Object correspondence data -
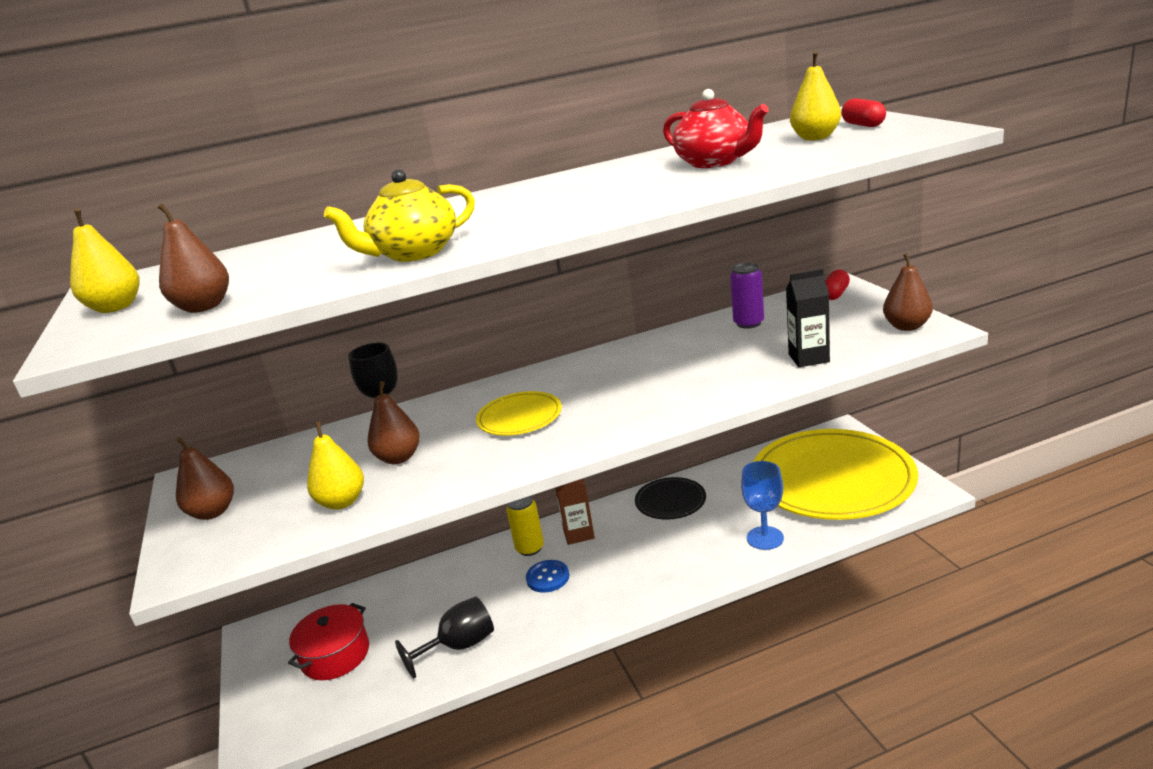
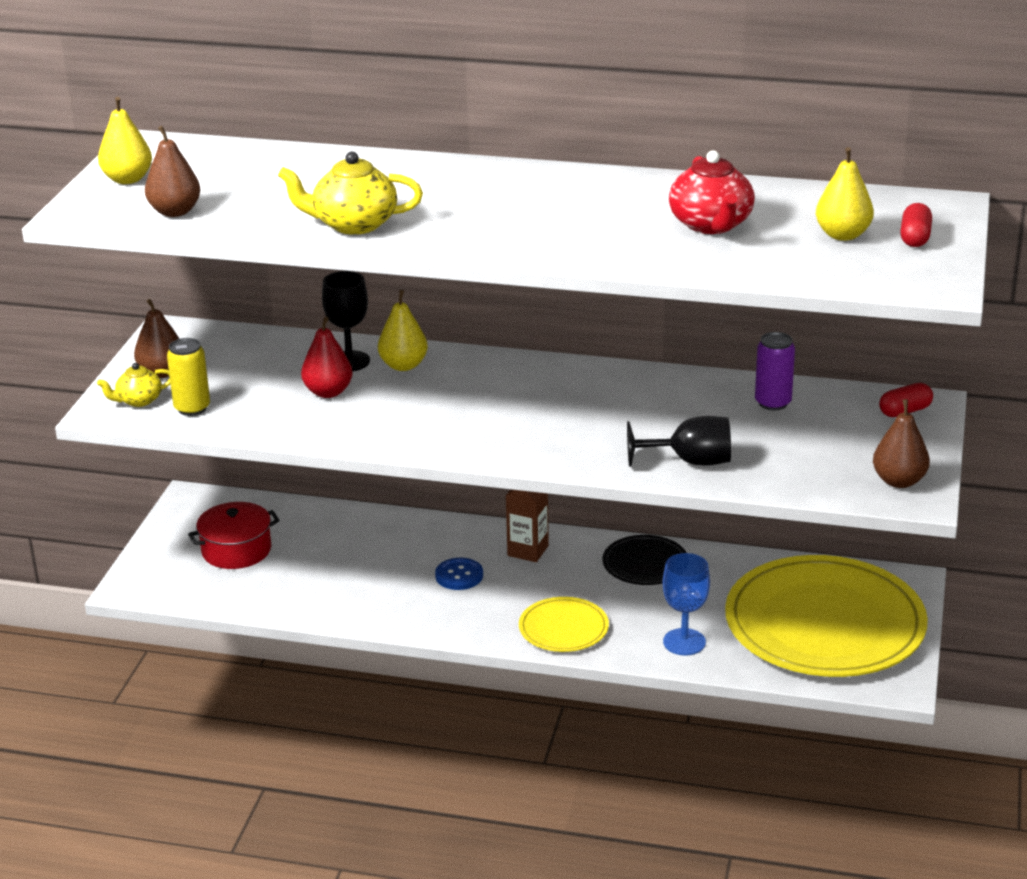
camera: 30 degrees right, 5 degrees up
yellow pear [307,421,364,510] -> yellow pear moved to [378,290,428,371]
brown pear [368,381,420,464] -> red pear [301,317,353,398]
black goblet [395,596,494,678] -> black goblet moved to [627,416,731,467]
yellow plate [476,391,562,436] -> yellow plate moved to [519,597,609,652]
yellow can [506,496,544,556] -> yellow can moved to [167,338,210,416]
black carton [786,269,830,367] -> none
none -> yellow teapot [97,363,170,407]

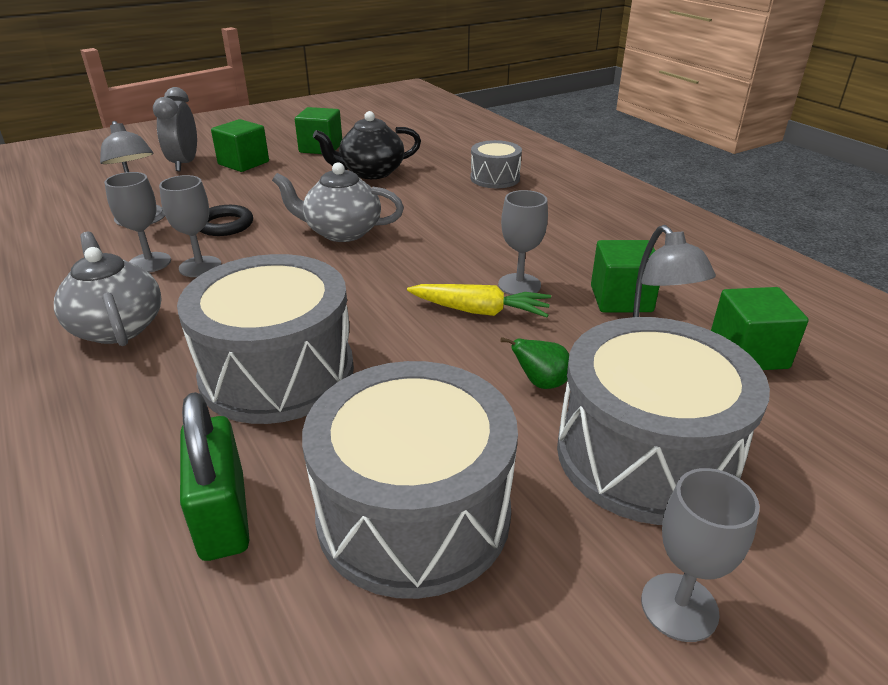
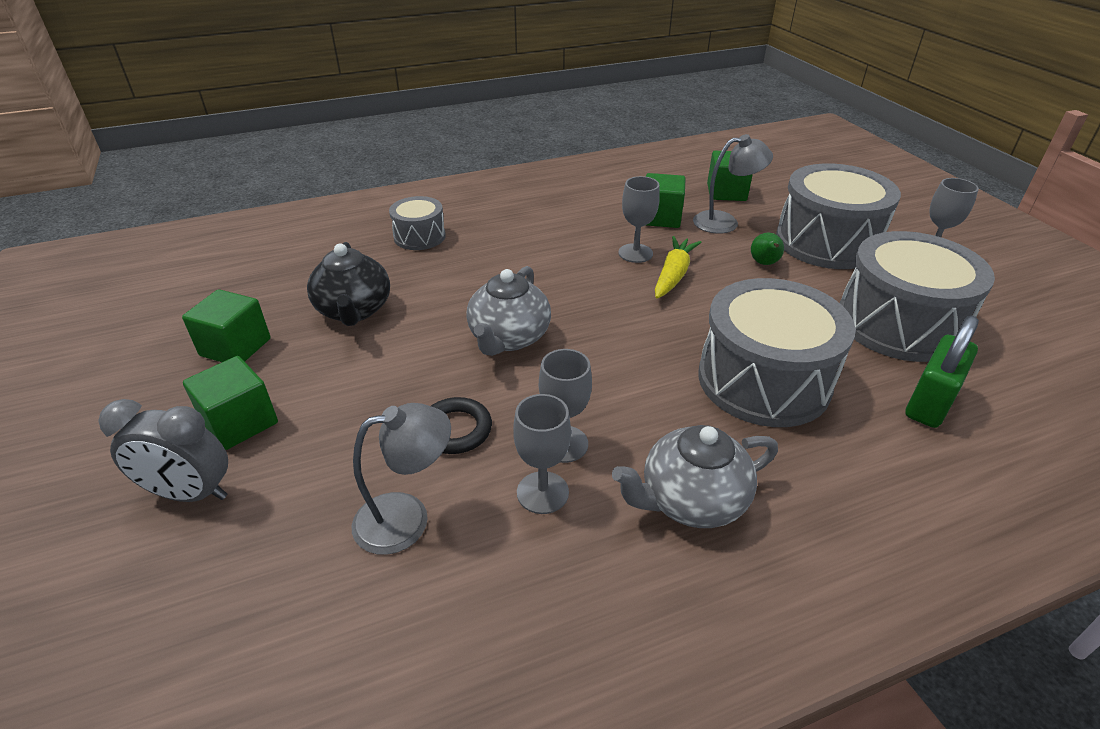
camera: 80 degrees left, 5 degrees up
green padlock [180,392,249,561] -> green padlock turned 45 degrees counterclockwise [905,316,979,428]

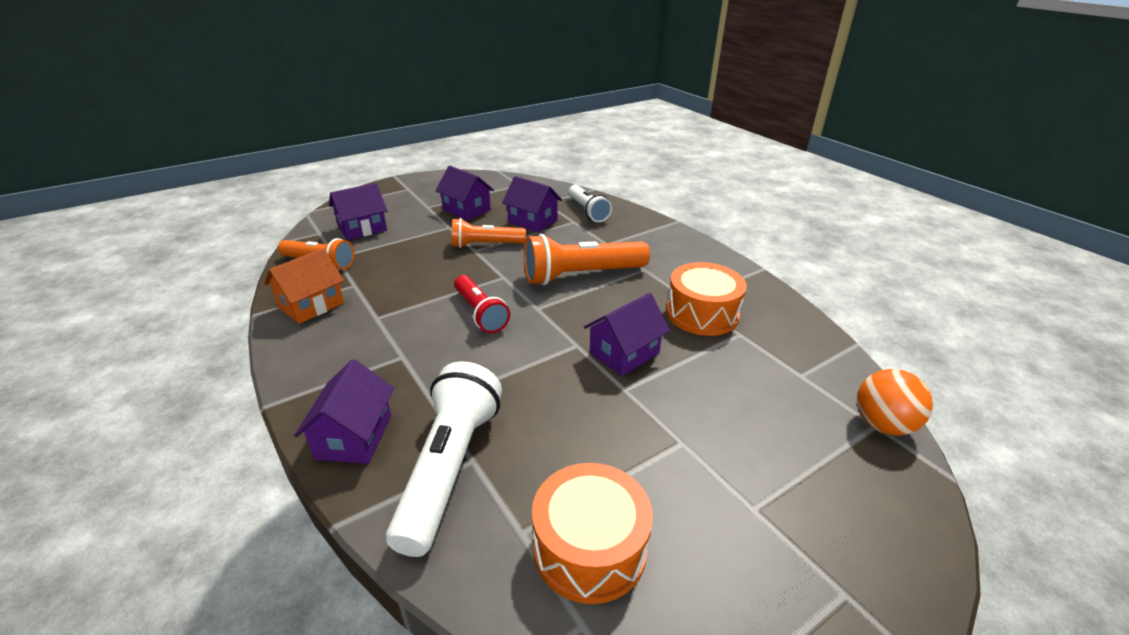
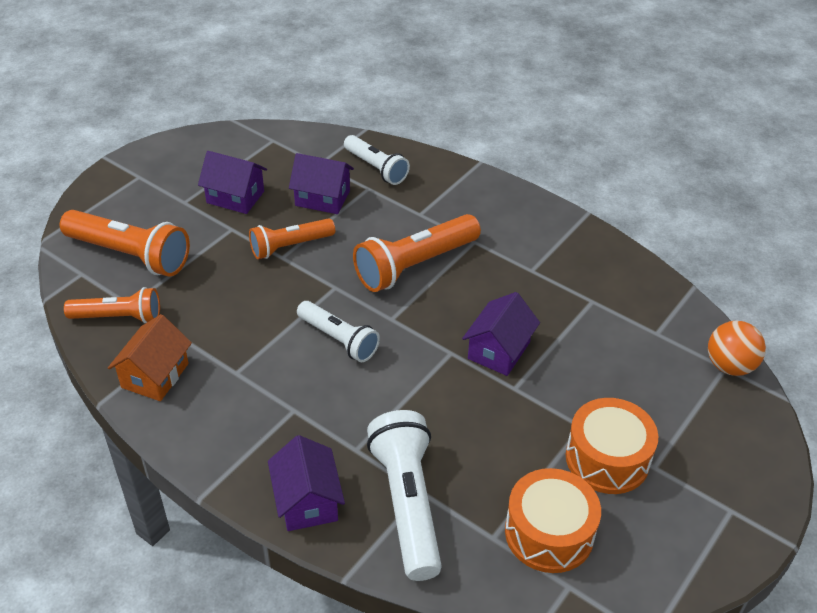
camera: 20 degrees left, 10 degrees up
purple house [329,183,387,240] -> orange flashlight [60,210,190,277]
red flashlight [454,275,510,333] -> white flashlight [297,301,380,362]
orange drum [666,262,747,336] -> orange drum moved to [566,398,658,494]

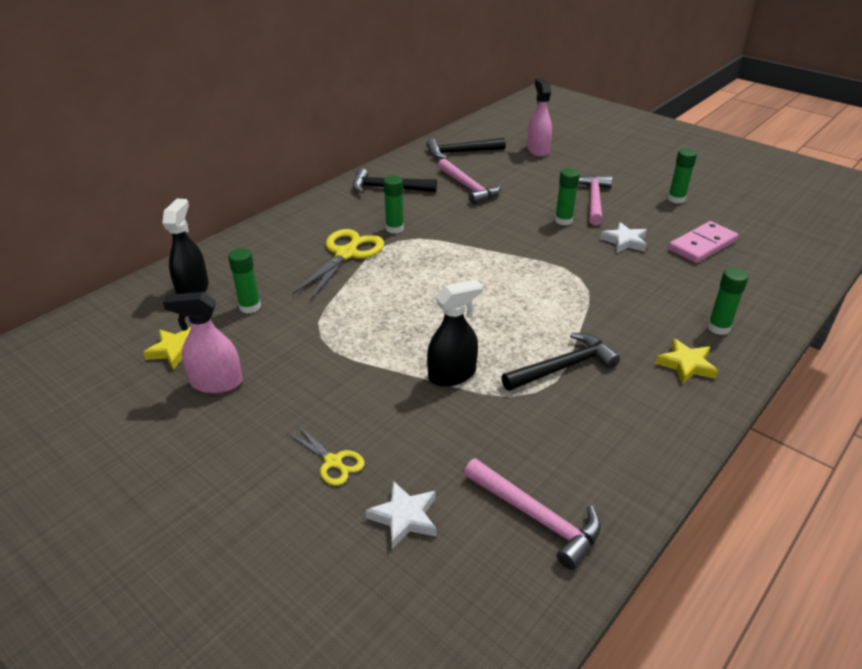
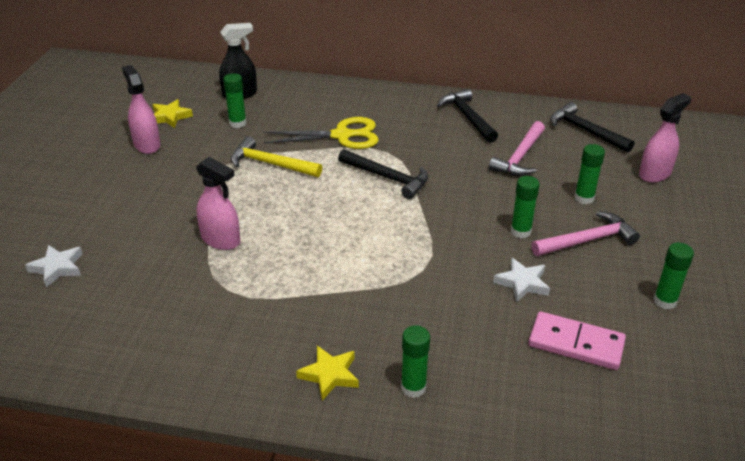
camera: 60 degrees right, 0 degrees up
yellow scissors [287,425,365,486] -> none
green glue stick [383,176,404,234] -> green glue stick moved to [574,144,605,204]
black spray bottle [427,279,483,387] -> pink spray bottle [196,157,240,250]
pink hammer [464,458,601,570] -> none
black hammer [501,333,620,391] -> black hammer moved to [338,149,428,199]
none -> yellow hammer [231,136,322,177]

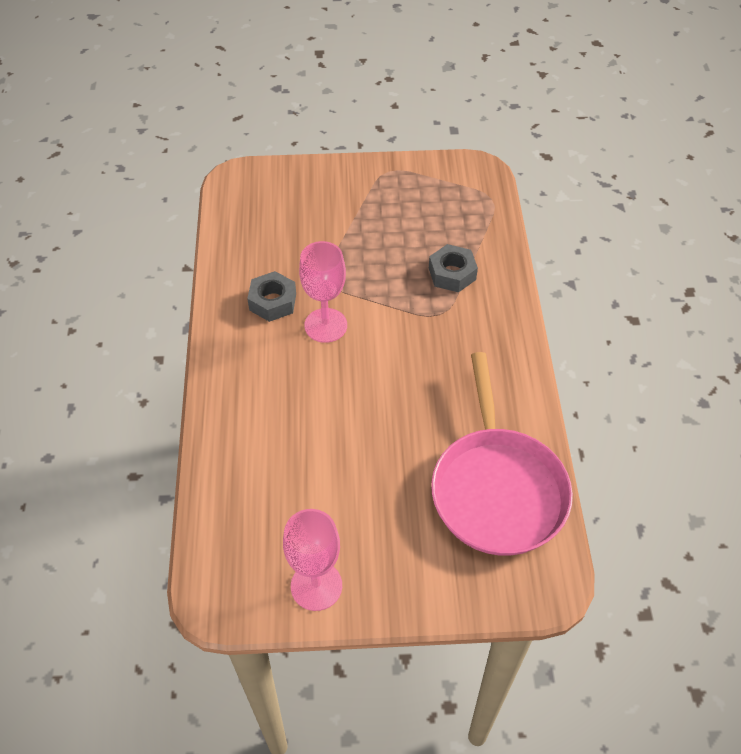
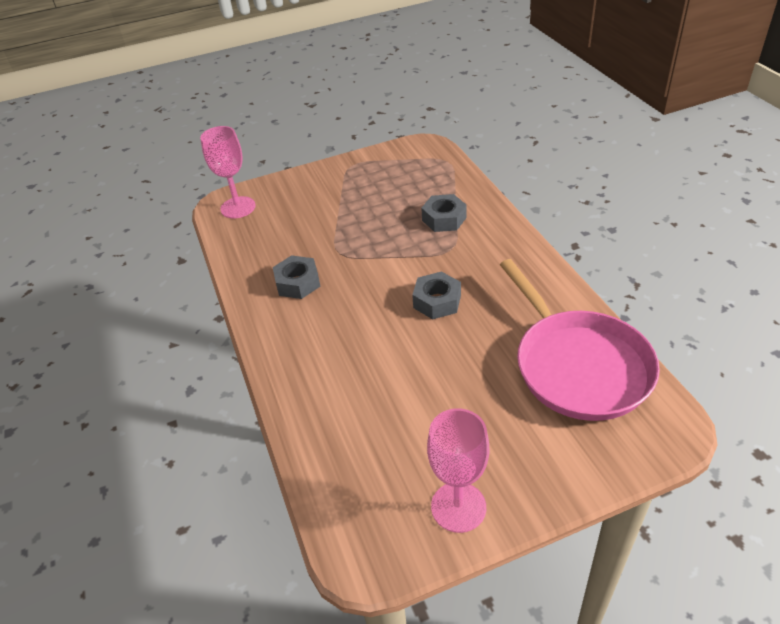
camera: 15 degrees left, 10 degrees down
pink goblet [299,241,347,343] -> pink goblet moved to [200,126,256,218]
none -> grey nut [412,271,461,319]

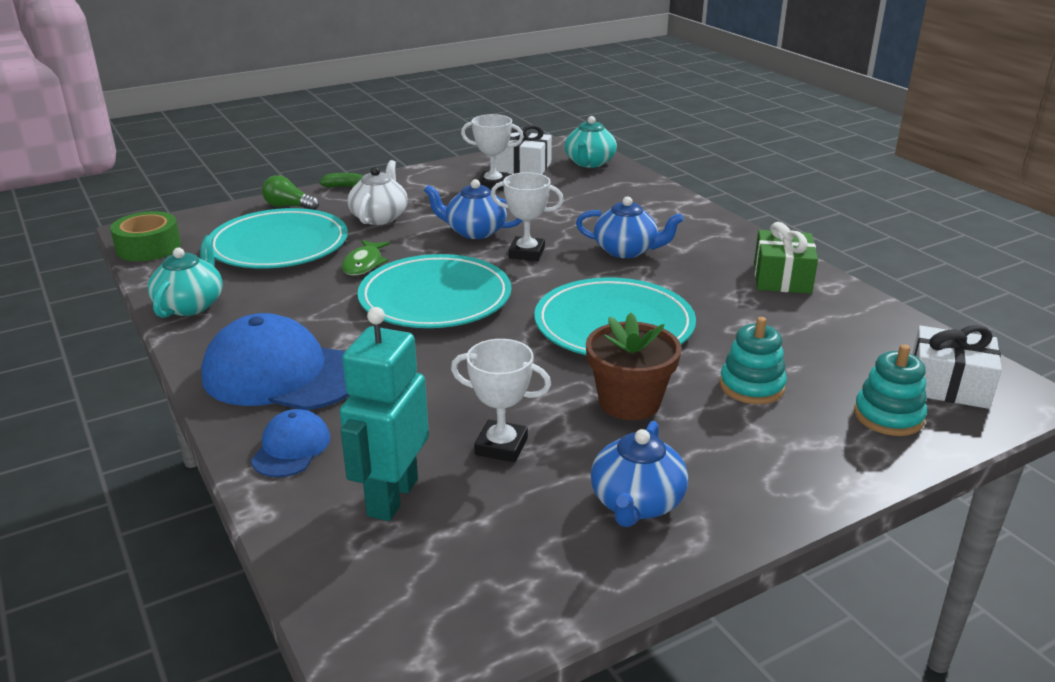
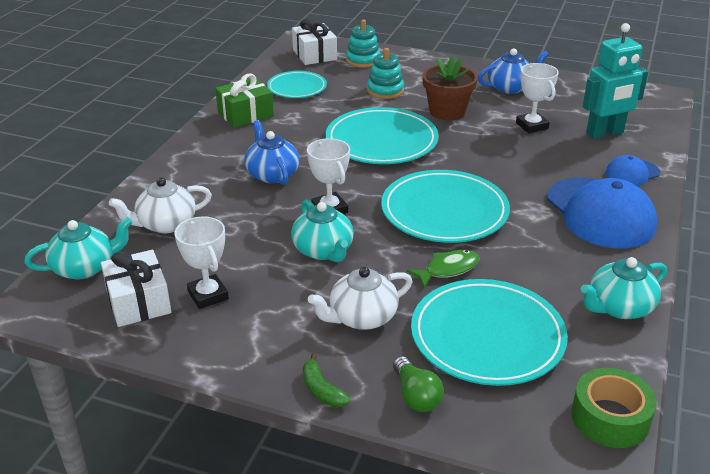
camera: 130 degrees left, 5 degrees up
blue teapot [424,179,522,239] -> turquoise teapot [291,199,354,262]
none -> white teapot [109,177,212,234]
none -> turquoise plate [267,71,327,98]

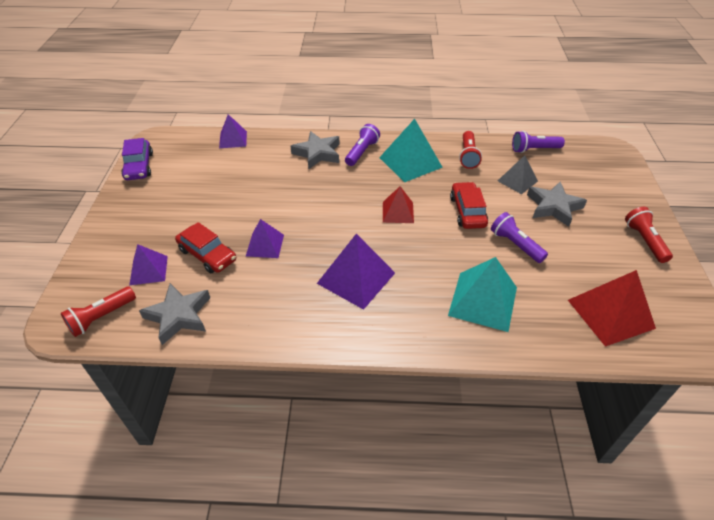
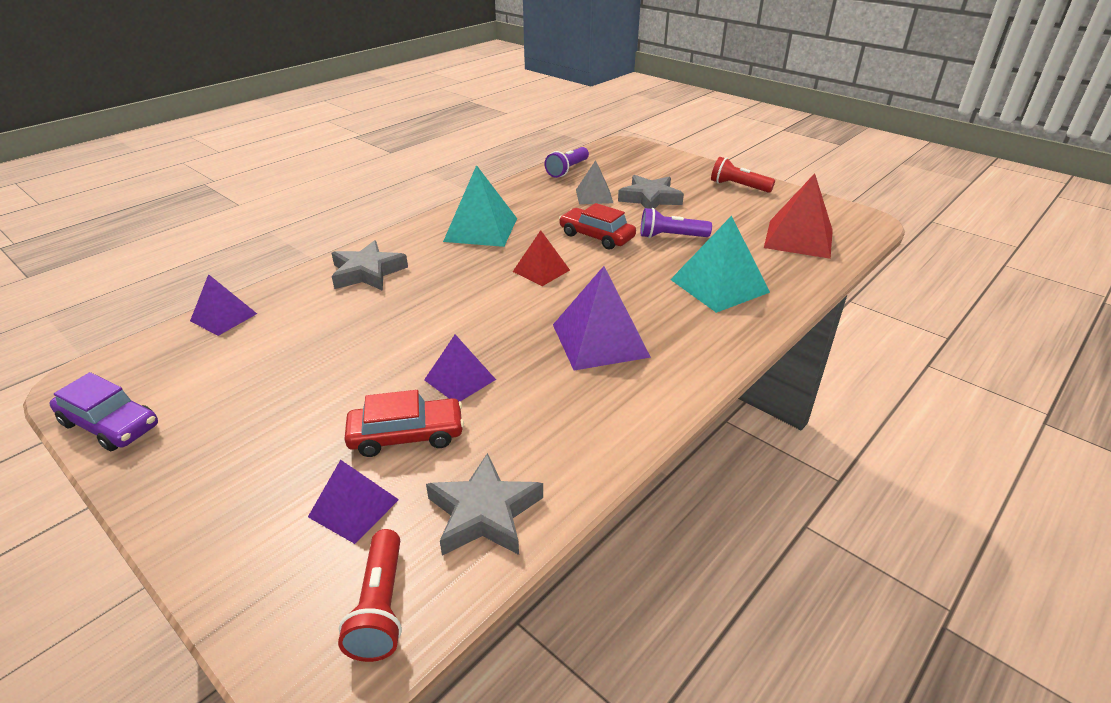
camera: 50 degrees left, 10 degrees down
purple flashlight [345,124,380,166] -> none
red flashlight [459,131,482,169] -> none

EXERCISE - Only the number is wanted: how many lines in the data include the string "left"?

OUTPUT OF THE TASK - 5